Data entries ▸
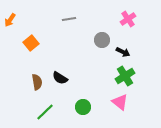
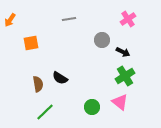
orange square: rotated 28 degrees clockwise
brown semicircle: moved 1 px right, 2 px down
green circle: moved 9 px right
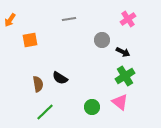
orange square: moved 1 px left, 3 px up
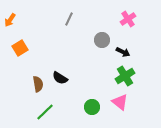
gray line: rotated 56 degrees counterclockwise
orange square: moved 10 px left, 8 px down; rotated 21 degrees counterclockwise
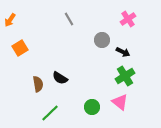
gray line: rotated 56 degrees counterclockwise
green line: moved 5 px right, 1 px down
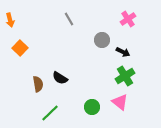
orange arrow: rotated 48 degrees counterclockwise
orange square: rotated 14 degrees counterclockwise
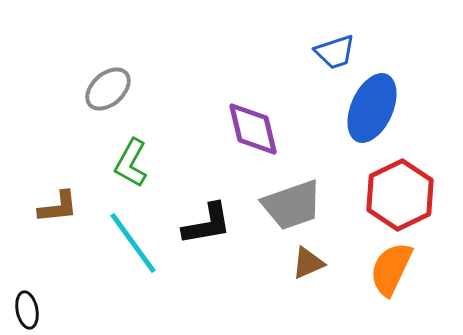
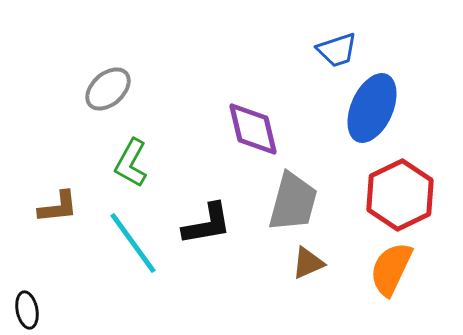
blue trapezoid: moved 2 px right, 2 px up
gray trapezoid: moved 1 px right, 3 px up; rotated 56 degrees counterclockwise
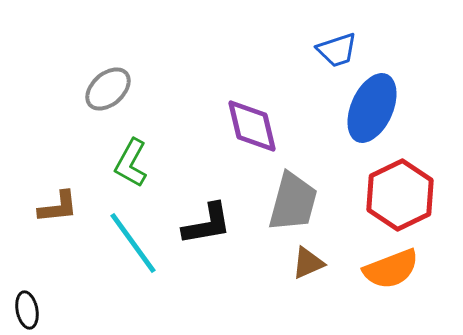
purple diamond: moved 1 px left, 3 px up
orange semicircle: rotated 136 degrees counterclockwise
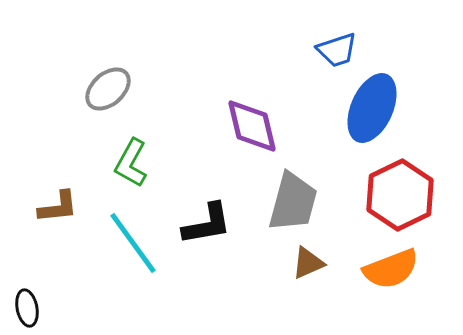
black ellipse: moved 2 px up
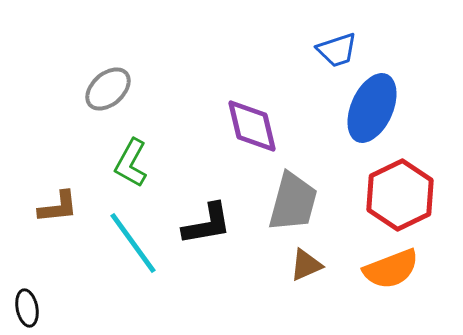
brown triangle: moved 2 px left, 2 px down
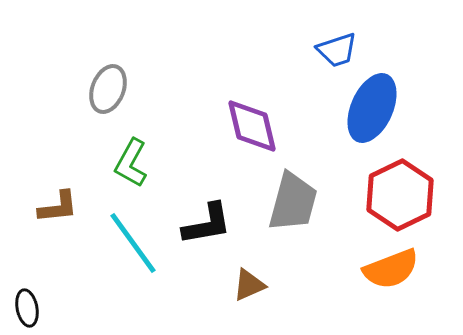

Task goal ▸
Format the lines above as a Markdown table with two columns, Row and Line, numbering the rows from 1. Leave out the pictures and any blank lines.

Final answer ▸
| Row | Line |
|---|---|
| 1 | orange square: rotated 28 degrees clockwise |
| 2 | brown semicircle: moved 1 px right, 2 px down |
| 3 | green circle: moved 9 px right |
| 4 | orange square: moved 1 px left, 3 px up |
| 5 | gray line: rotated 56 degrees counterclockwise |
| 6 | orange square: moved 10 px left, 8 px down; rotated 21 degrees counterclockwise |
| 7 | gray line: rotated 56 degrees counterclockwise |
| 8 | green line: moved 5 px right, 1 px down |
| 9 | orange arrow: rotated 48 degrees counterclockwise |
| 10 | orange square: rotated 14 degrees counterclockwise |
| 11 | blue trapezoid: moved 2 px right, 2 px up |
| 12 | gray trapezoid: moved 1 px right, 3 px up; rotated 56 degrees counterclockwise |
| 13 | purple diamond: moved 1 px left, 3 px up |
| 14 | orange semicircle: rotated 136 degrees counterclockwise |
| 15 | black ellipse: moved 2 px up |
| 16 | brown triangle: moved 2 px left, 2 px down |